* _TASK PROMPT_:
Retype, exactly as they appear below, the lines between the line holding "(454, 141) = (529, 148): orange" and the line holding "(795, 209) = (814, 161): brown", both ends included.

* _THE INPUT_:
Segment Open

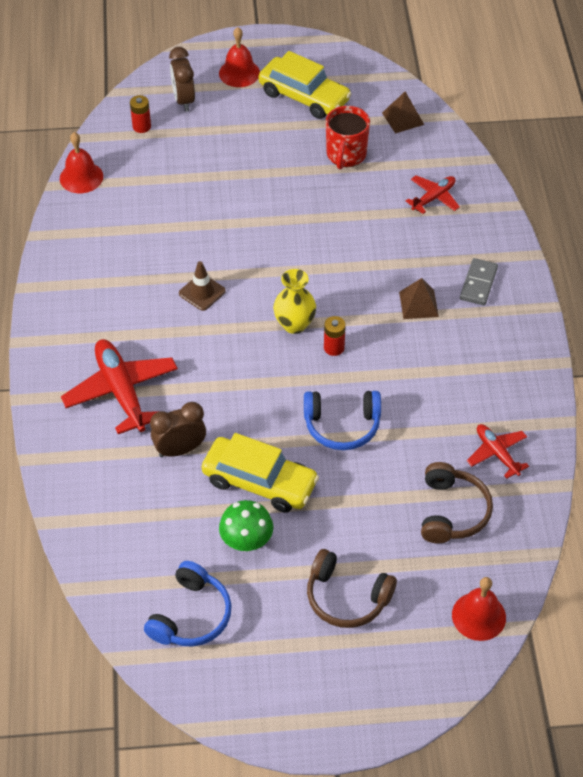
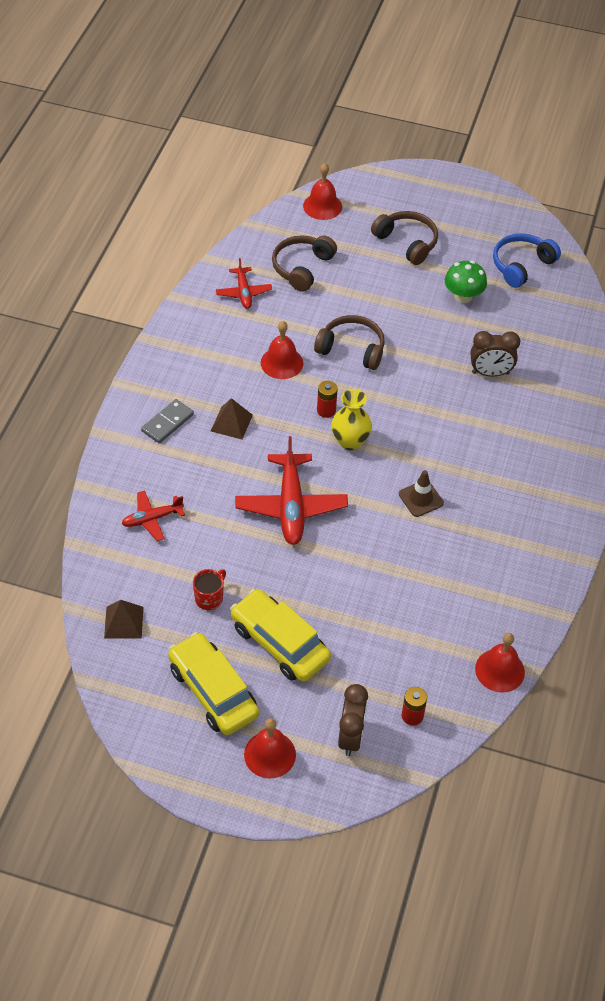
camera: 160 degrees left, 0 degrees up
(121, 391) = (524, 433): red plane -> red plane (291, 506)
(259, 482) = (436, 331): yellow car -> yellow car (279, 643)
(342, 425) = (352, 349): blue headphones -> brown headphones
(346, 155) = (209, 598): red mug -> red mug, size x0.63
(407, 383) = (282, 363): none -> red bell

Segment Closed
Segment Open

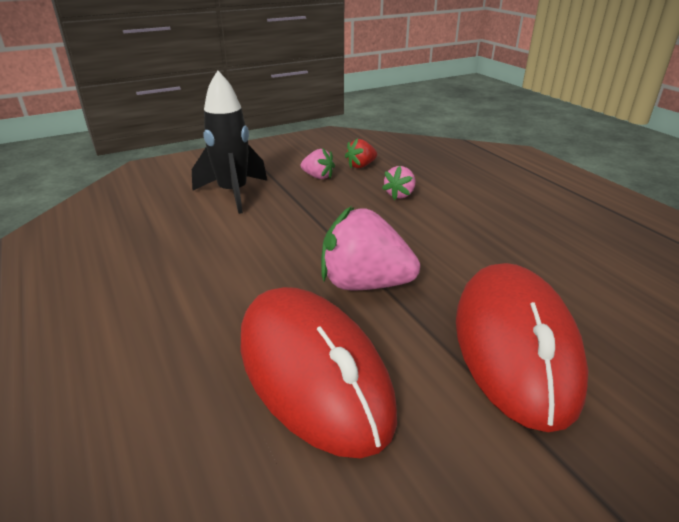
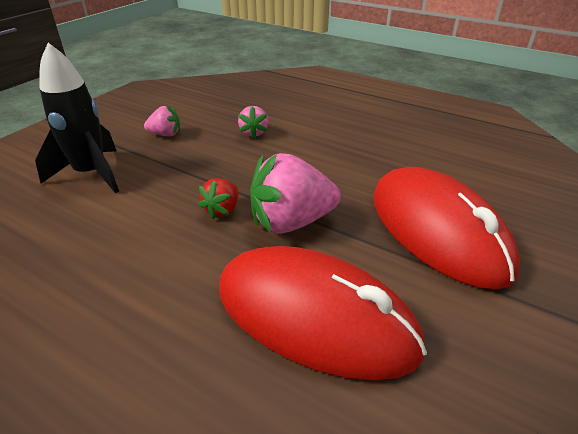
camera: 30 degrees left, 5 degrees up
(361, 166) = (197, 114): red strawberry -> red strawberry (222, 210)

Segment Closed
Segment Open

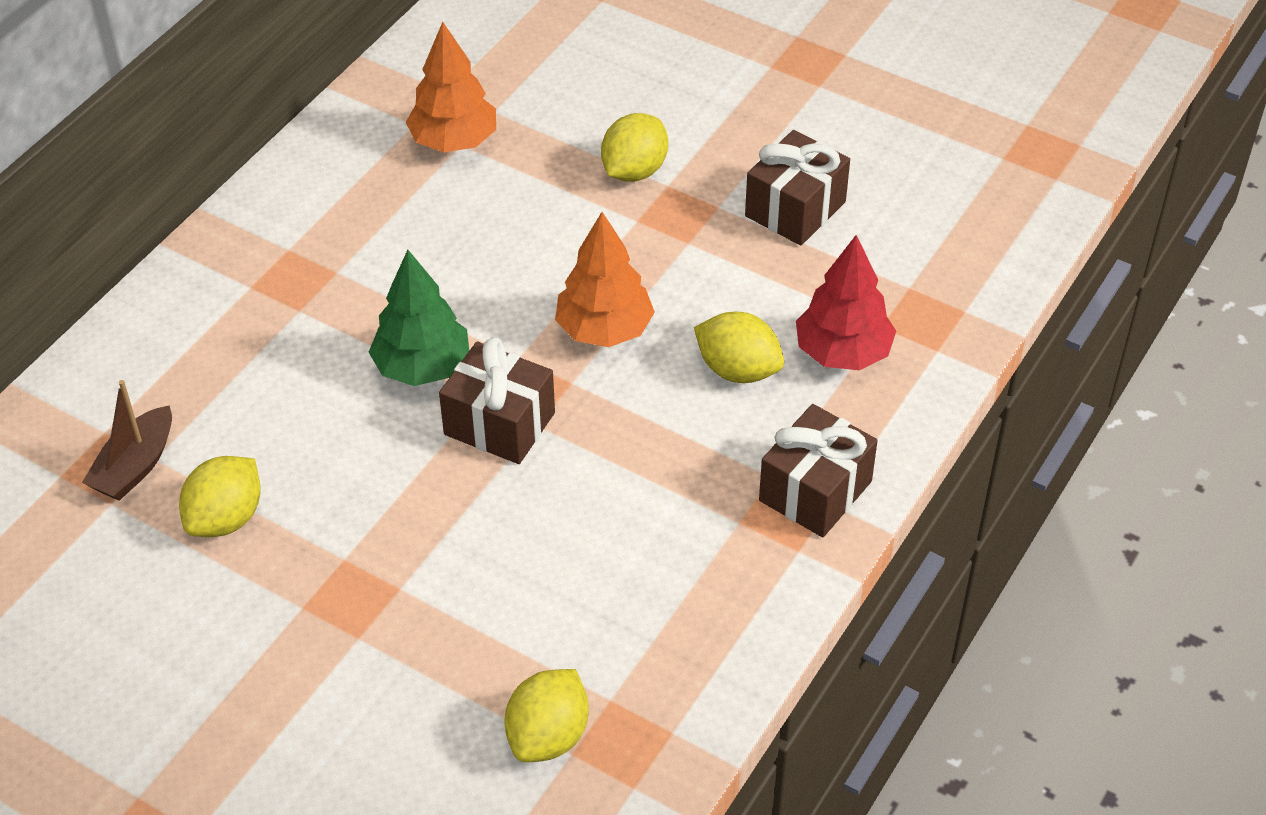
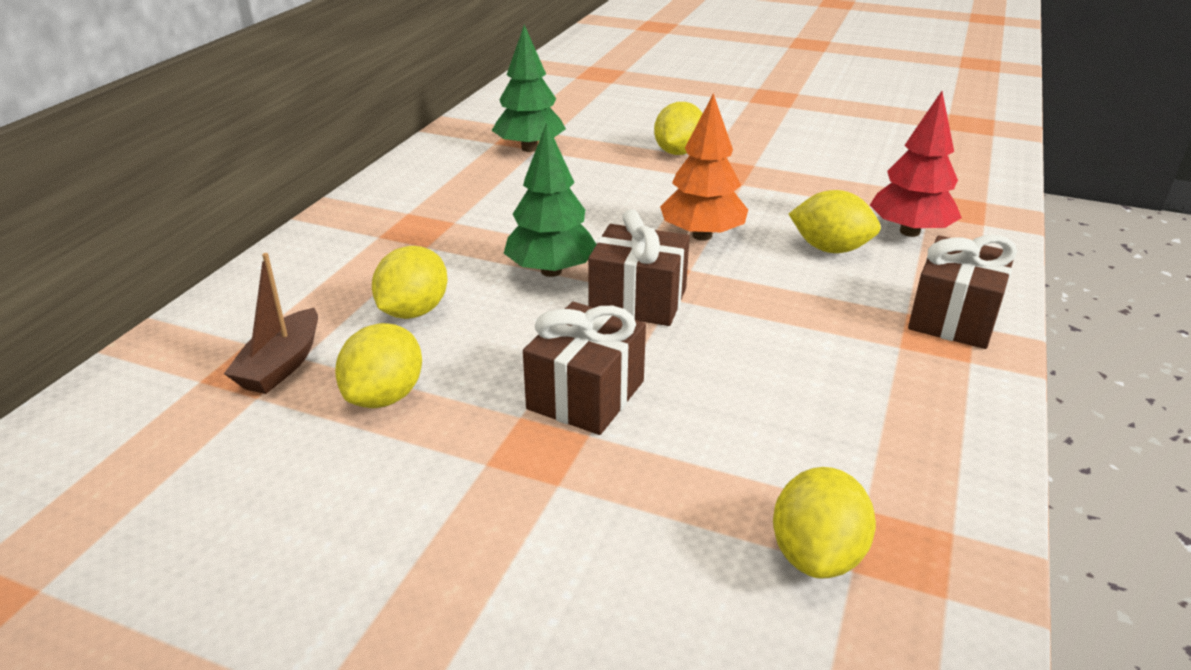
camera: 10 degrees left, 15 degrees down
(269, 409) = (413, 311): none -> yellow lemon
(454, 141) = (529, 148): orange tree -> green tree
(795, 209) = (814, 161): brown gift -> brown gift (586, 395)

Segment Closed

* _RESPONSE_:
(454, 141) = (529, 148): orange tree -> green tree
(795, 209) = (814, 161): brown gift -> brown gift (586, 395)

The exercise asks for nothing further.